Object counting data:
==================================================
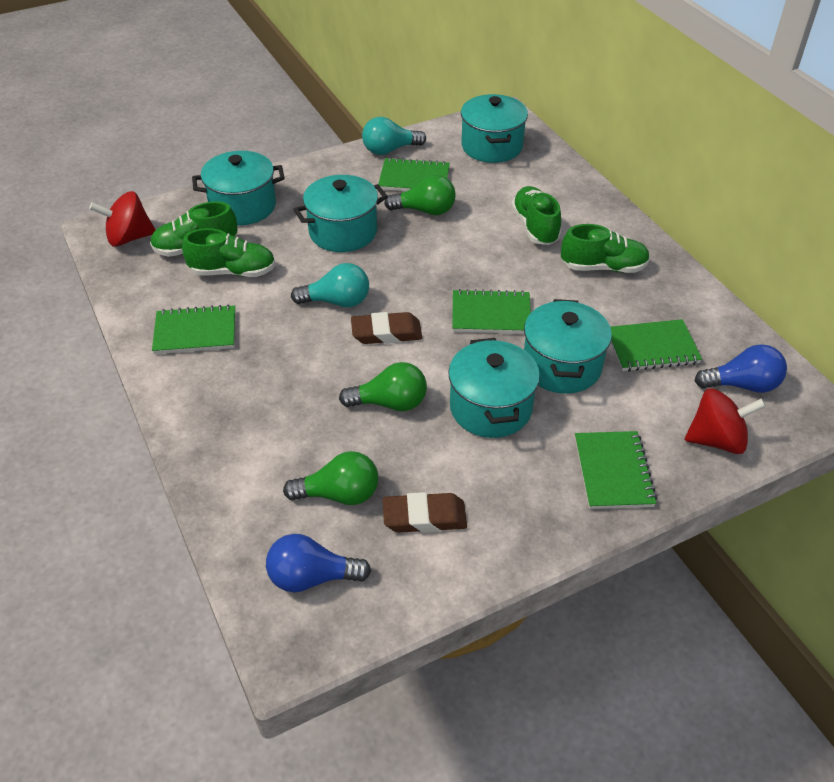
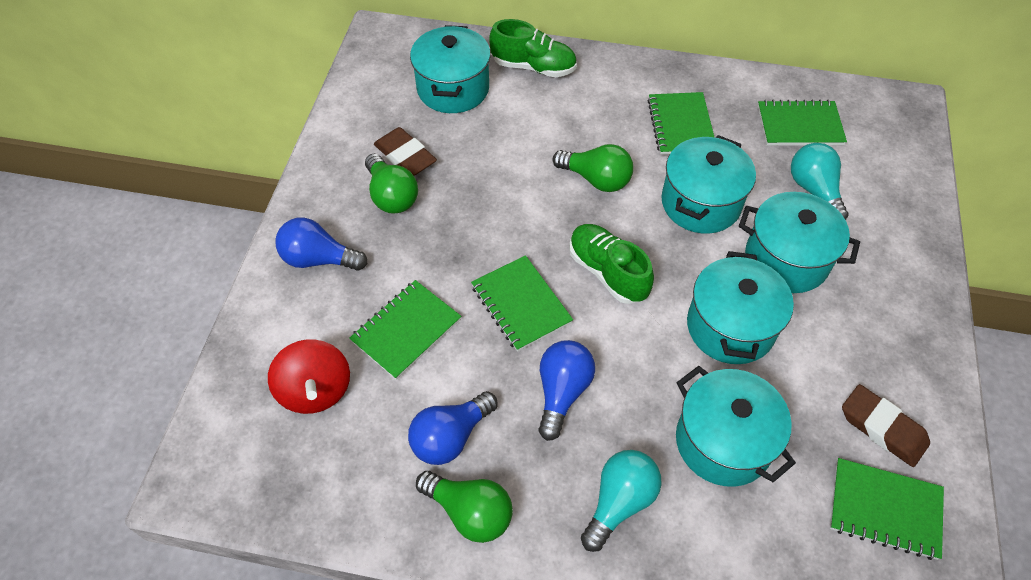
blue light bulb: 2 -> 3
green shoe: 4 -> 2
red spinning top: 2 -> 1

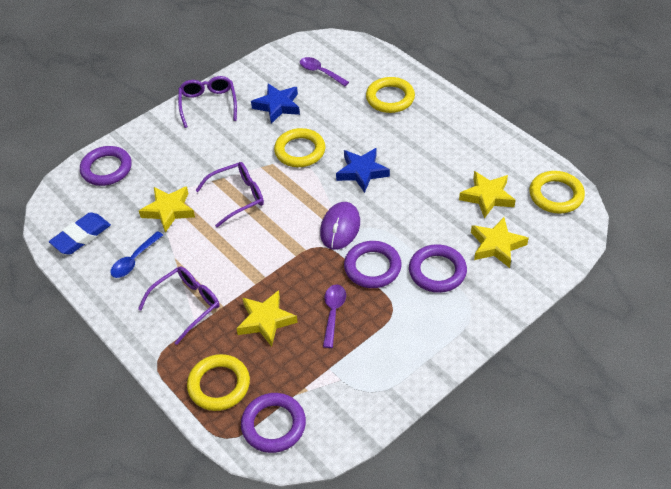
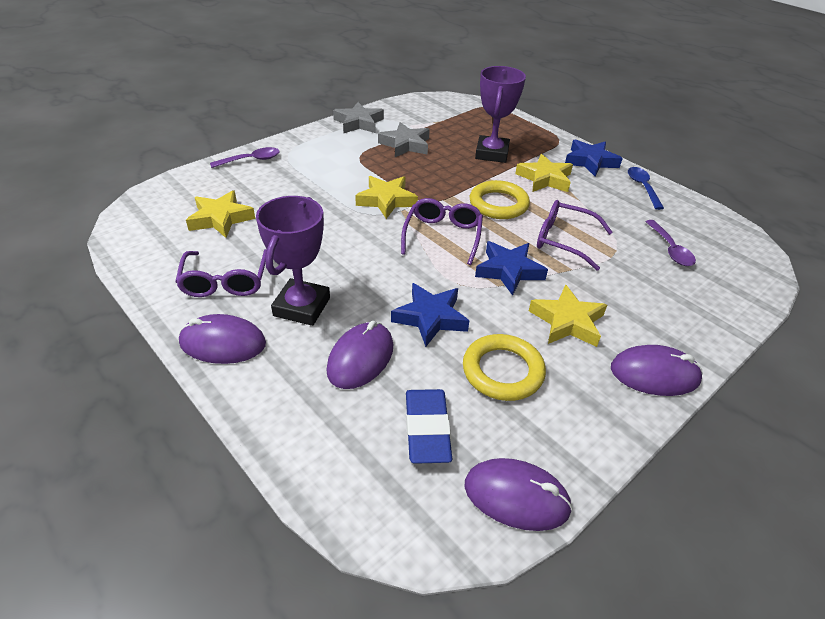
blue star: 2 -> 3
grey star: 0 -> 2
purple mouse: 1 -> 4
purple ring: 4 -> 0
purple trophy: 0 -> 2
yellow ring: 4 -> 2

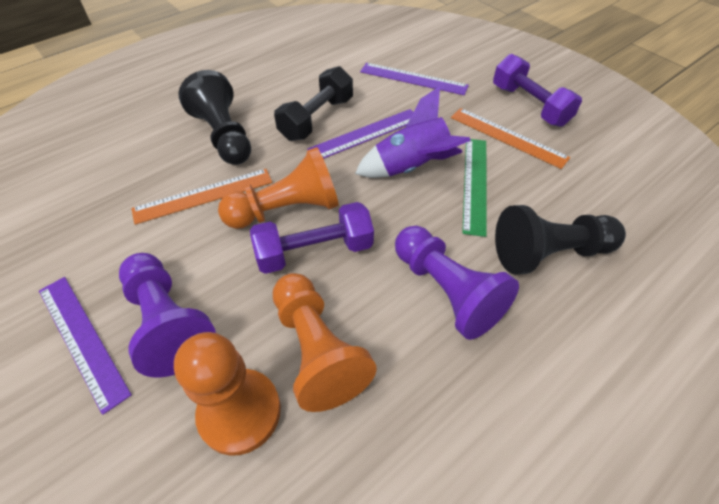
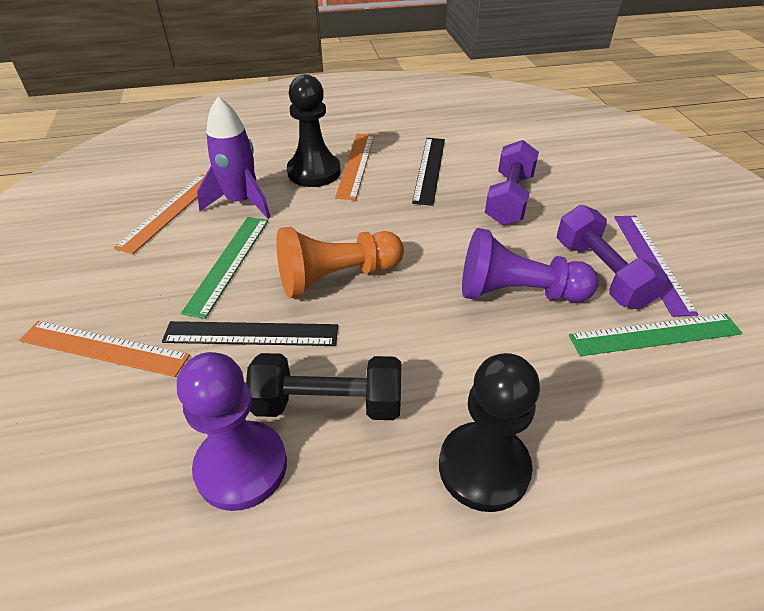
black ruler: 0 -> 2
green ruler: 1 -> 2
orange pawn: 3 -> 1
orange ruler: 2 -> 3
purple ruler: 3 -> 1

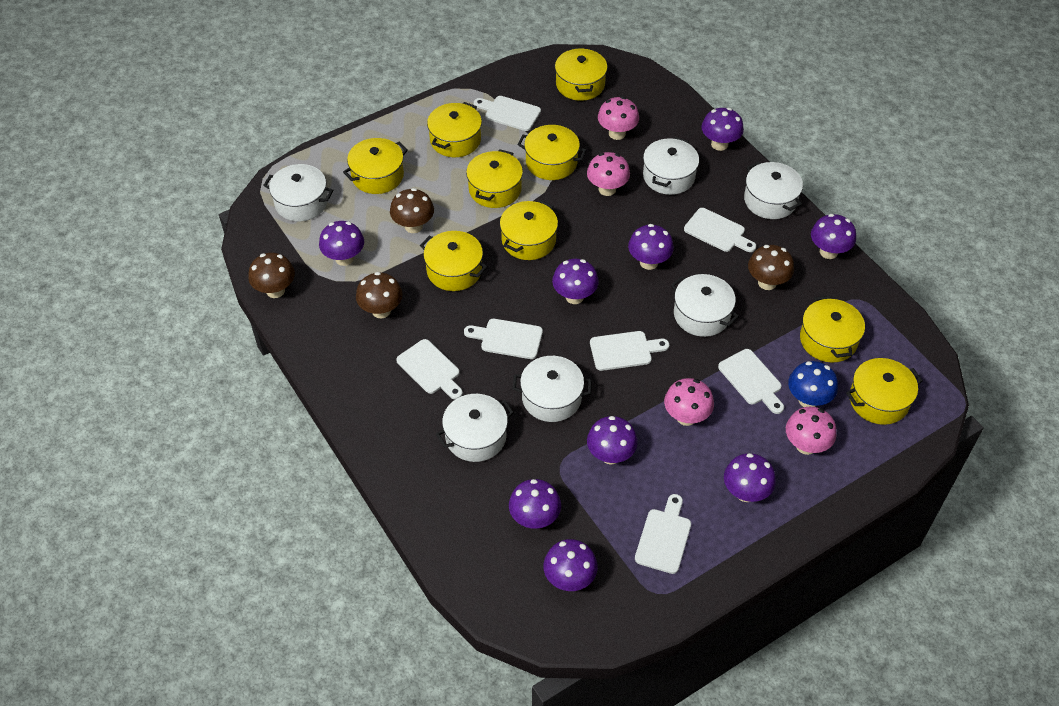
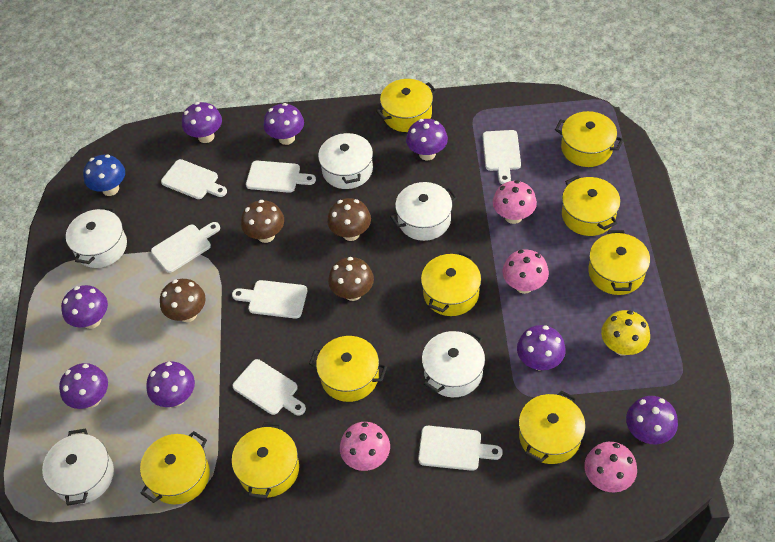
purple mushroom: 9 -> 8
white pot: 6 -> 5
yellow mushroom: 0 -> 1

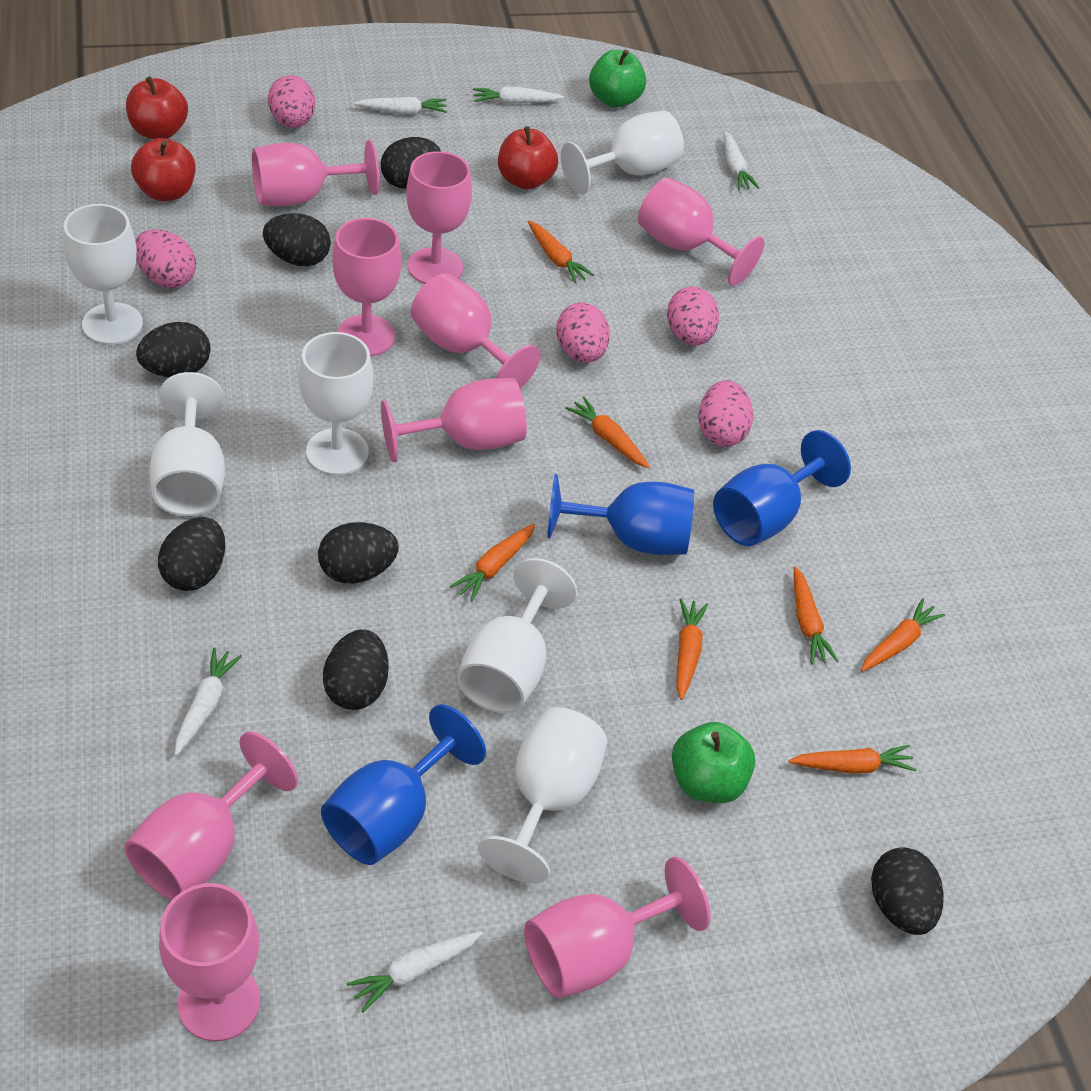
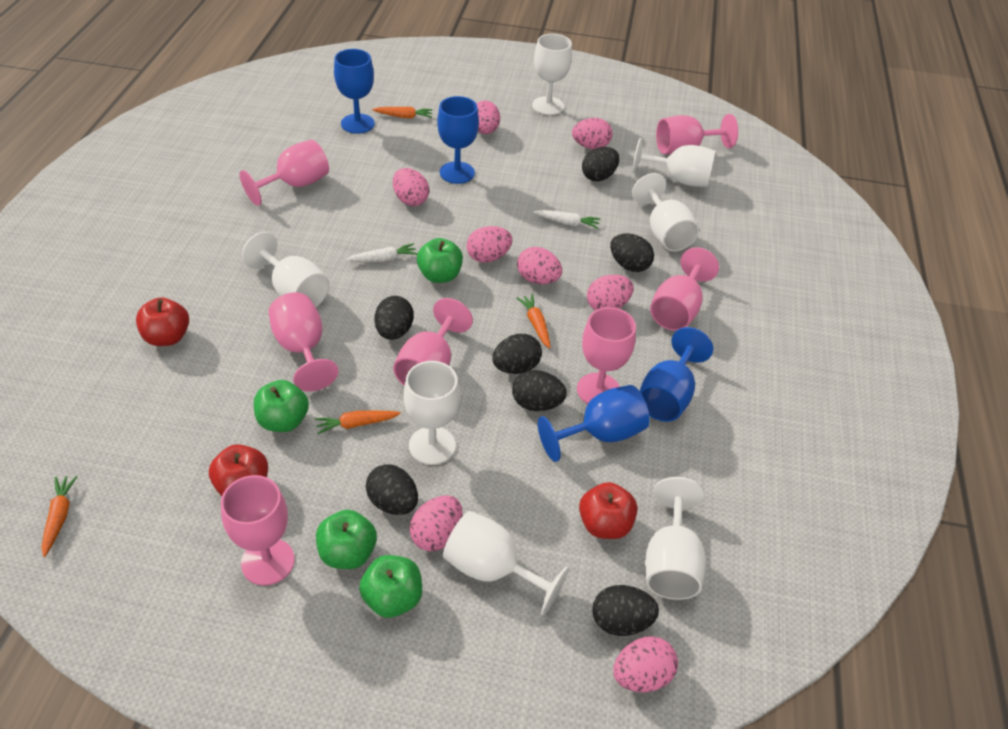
blue goblet: 3 -> 4
green apple: 2 -> 4
orange carrot: 7 -> 4
pink egg: 5 -> 8
pink goblet: 9 -> 7
white carrot: 5 -> 2
white goblet: 6 -> 7

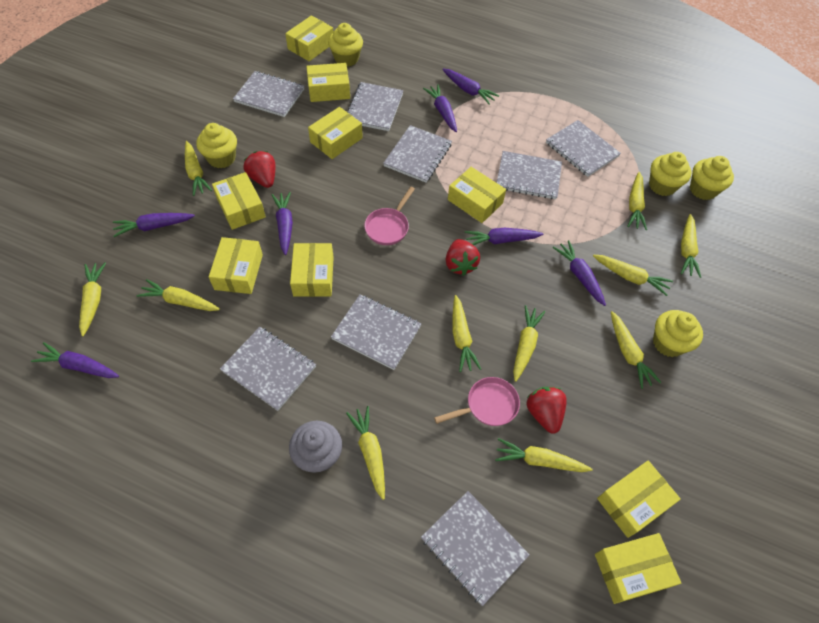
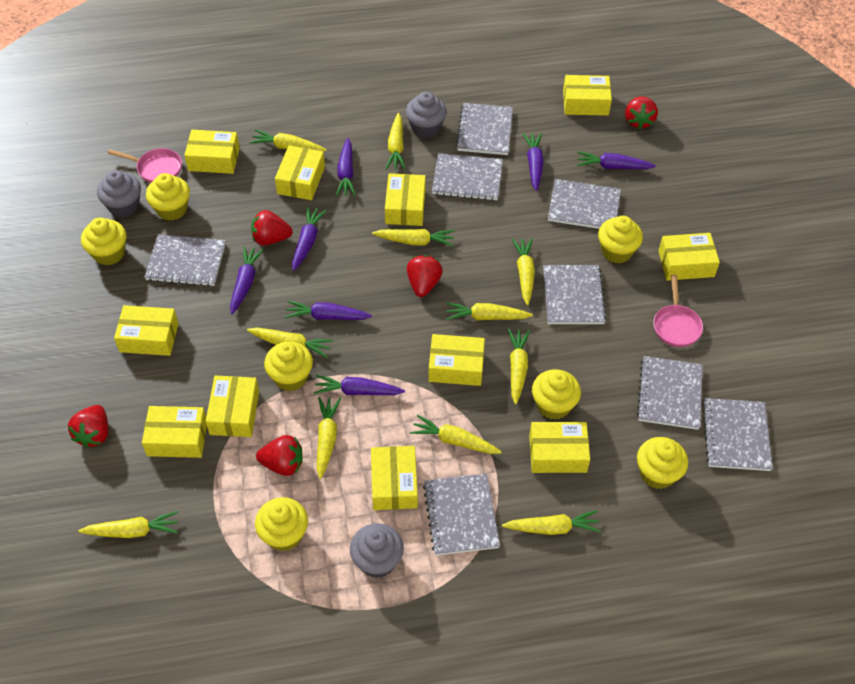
grey cupcake: 1 -> 3
red strawberry: 3 -> 5
yellow box: 9 -> 11
yellow cupcake: 5 -> 7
==================================================
ACTIVITY »
Your copy should hold only the lines running from the one that contains "orange ruler: 2 -> 3" through the final line of the data; transcribe them exactly, both ends included, and leave pictures out.

OUTPUT FOR THIS EXERCISE »
orange ruler: 2 -> 3
purple ruler: 3 -> 1

purple mushroom: 9 -> 8
white pot: 6 -> 5
yellow mushroom: 0 -> 1

blue goblet: 3 -> 4
green apple: 2 -> 4
orange carrot: 7 -> 4
pink egg: 5 -> 8
pink goblet: 9 -> 7
white carrot: 5 -> 2
white goblet: 6 -> 7

grey cupcake: 1 -> 3
red strawberry: 3 -> 5
yellow box: 9 -> 11
yellow cupcake: 5 -> 7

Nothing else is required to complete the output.